▸ What the exercise asks:
The entries that follow should be repeated exactly, with no pictures kept.

▸ Input data:
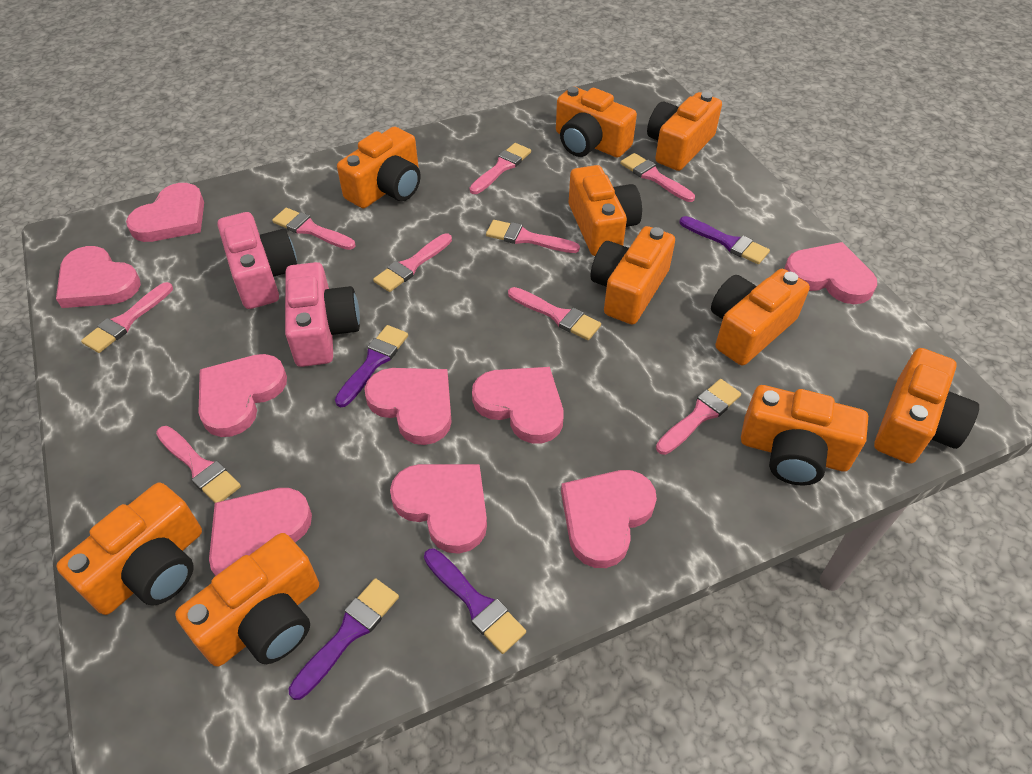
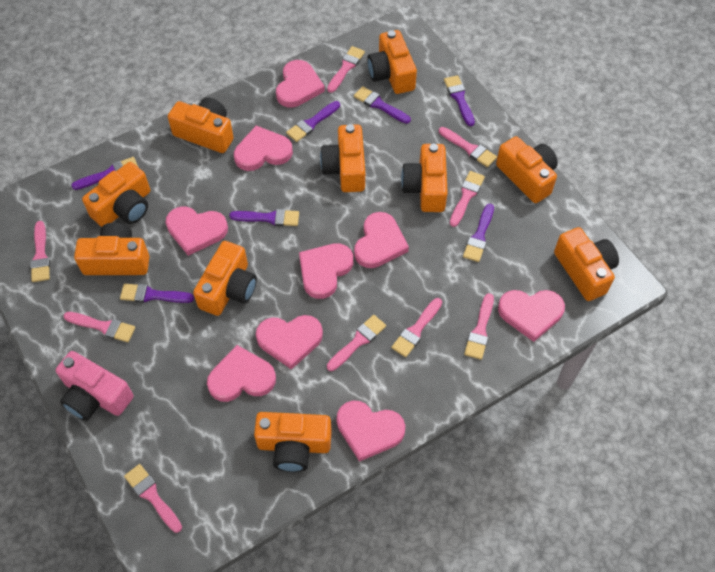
pink camera: 2 -> 1
purple brush: 4 -> 7

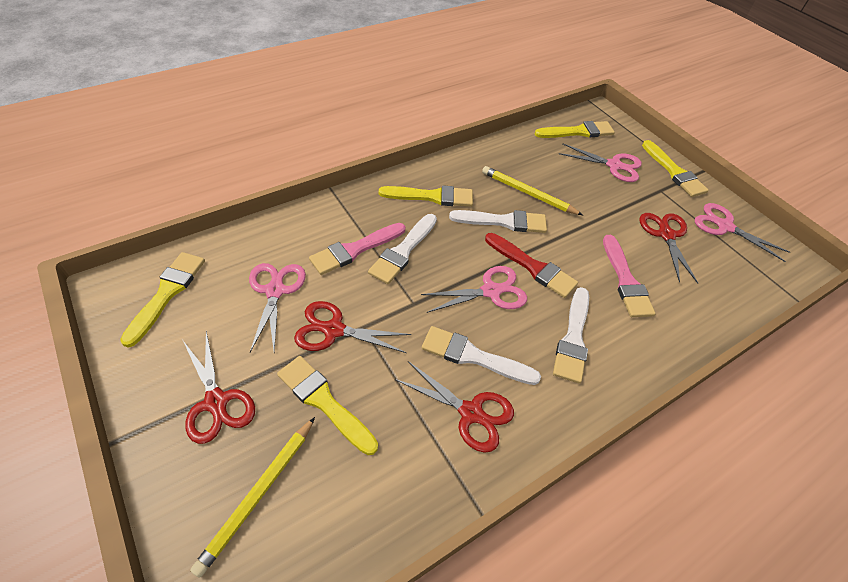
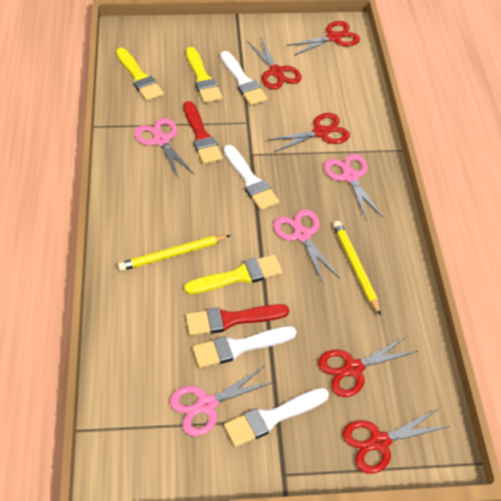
pink brush: 2 -> 0
red brush: 1 -> 2
red scissors: 4 -> 5
yellow brush: 5 -> 3

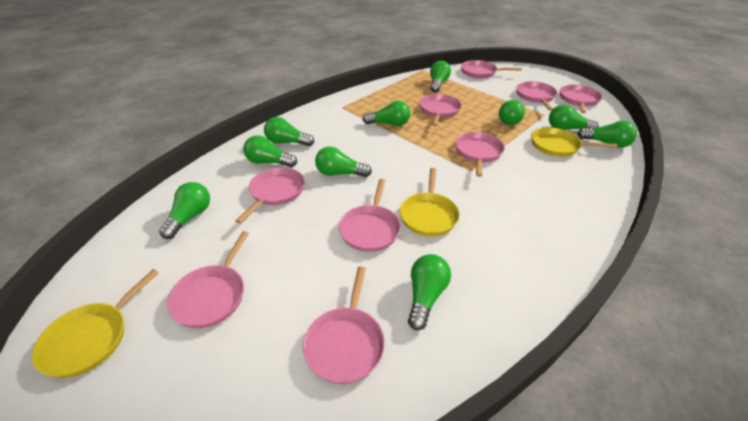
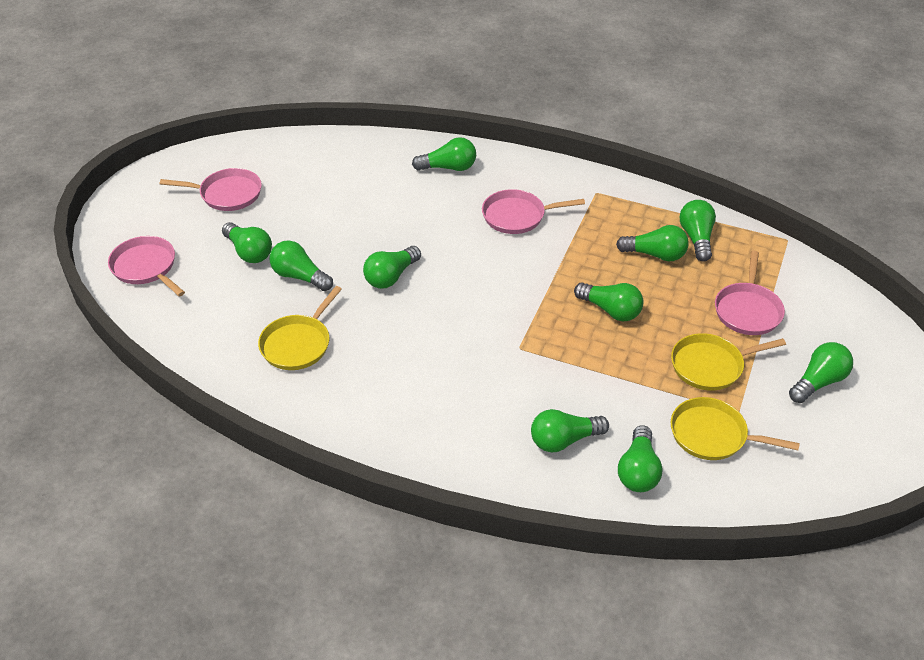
pink pan: 9 -> 4

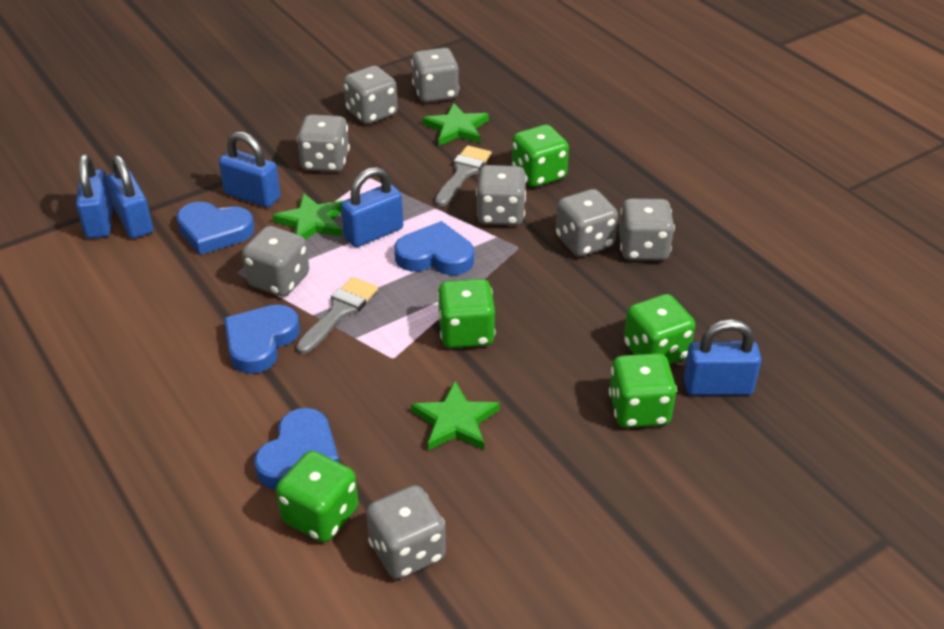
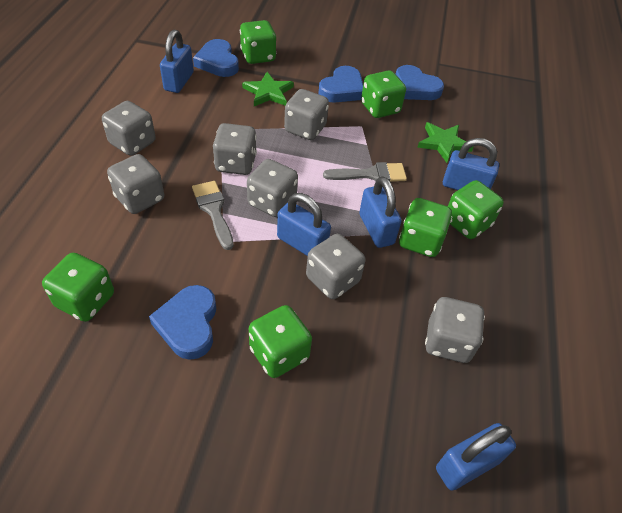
green dice: 5 -> 6
green star: 3 -> 2
grey dice: 8 -> 7

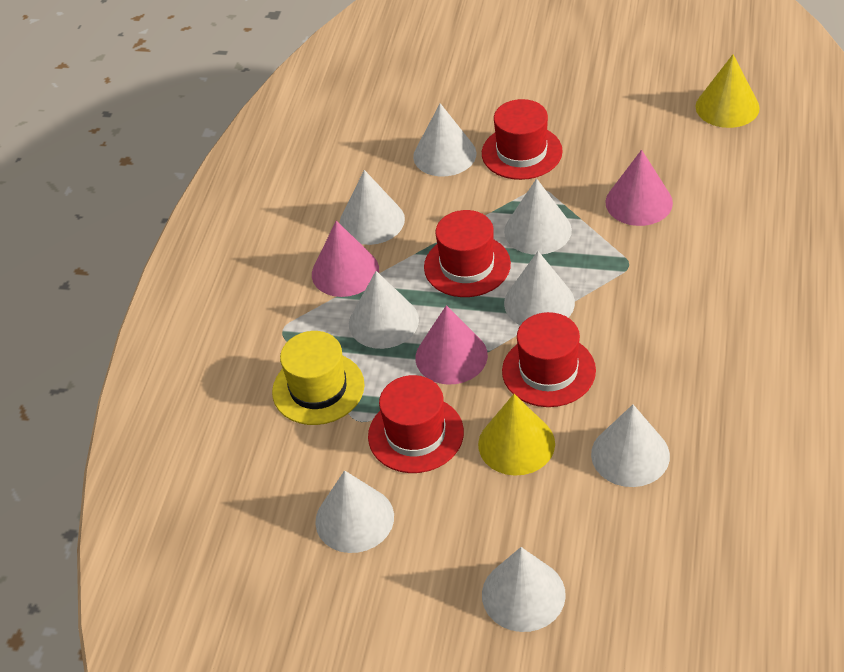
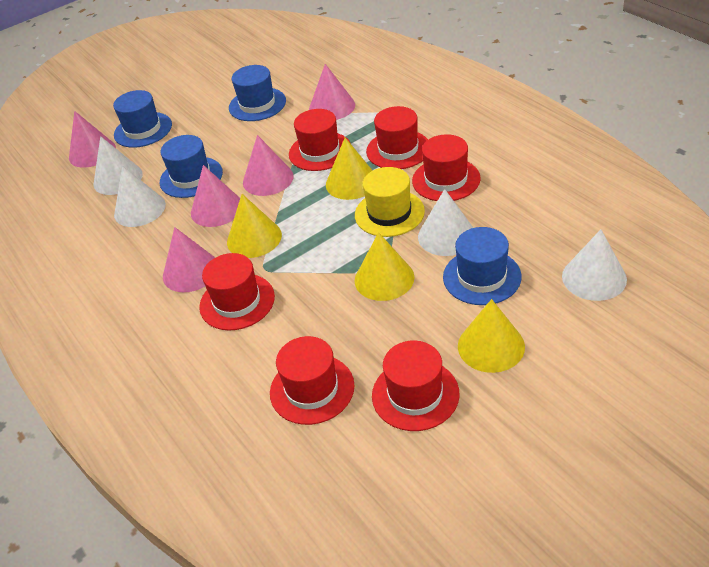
blue hat: 0 -> 4
pink cone: 3 -> 5
red hat: 4 -> 6
white cone: 8 -> 4
yellow cone: 2 -> 4

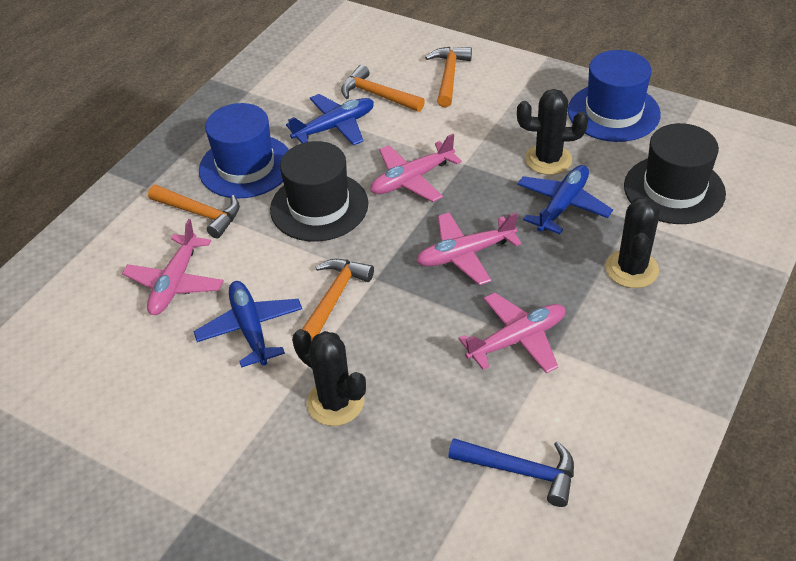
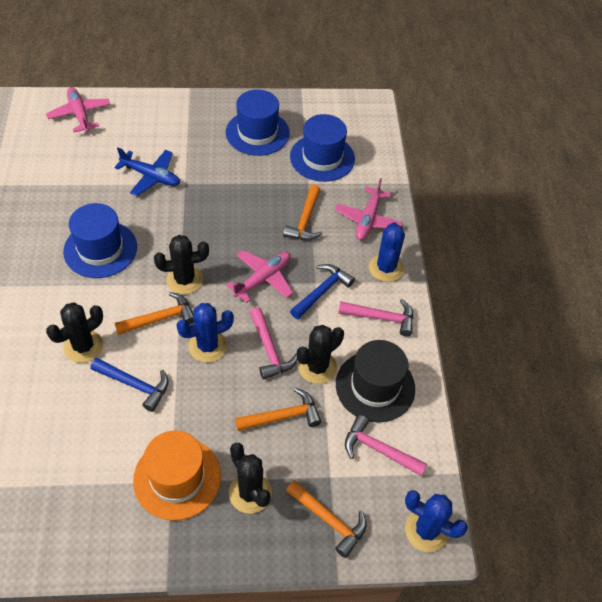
black cactus: 3 -> 4
black hat: 2 -> 1
blue cactus: 0 -> 3
blue hammer: 1 -> 2
blue hat: 2 -> 3
blue plane: 3 -> 1
orange hat: 0 -> 1
pink hammer: 0 -> 3
pink plane: 4 -> 3

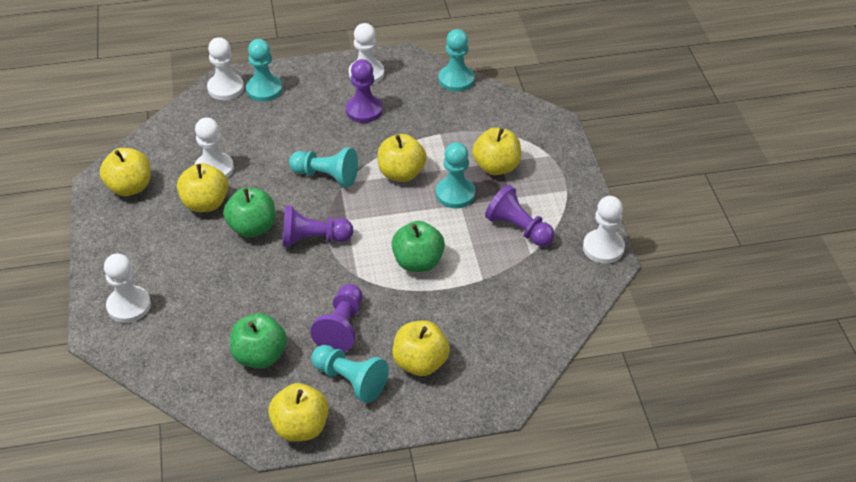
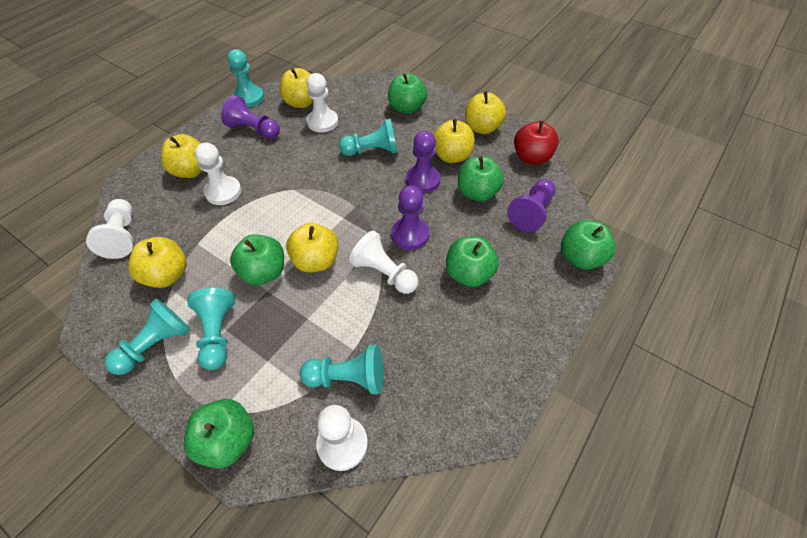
green apple: 3 -> 6
red apple: 0 -> 1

▸ Exercise solution:
pink camera: 2 -> 1
purple brush: 4 -> 7

pink brush: 2 -> 0
red brush: 1 -> 2
red scissors: 4 -> 5
yellow brush: 5 -> 3

pink pan: 9 -> 4

green dice: 5 -> 6
green star: 3 -> 2
grey dice: 8 -> 7

blue hat: 0 -> 4
pink cone: 3 -> 5
red hat: 4 -> 6
white cone: 8 -> 4
yellow cone: 2 -> 4

black cactus: 3 -> 4
black hat: 2 -> 1
blue cactus: 0 -> 3
blue hammer: 1 -> 2
blue hat: 2 -> 3
blue plane: 3 -> 1
orange hat: 0 -> 1
pink hammer: 0 -> 3
pink plane: 4 -> 3

green apple: 3 -> 6
red apple: 0 -> 1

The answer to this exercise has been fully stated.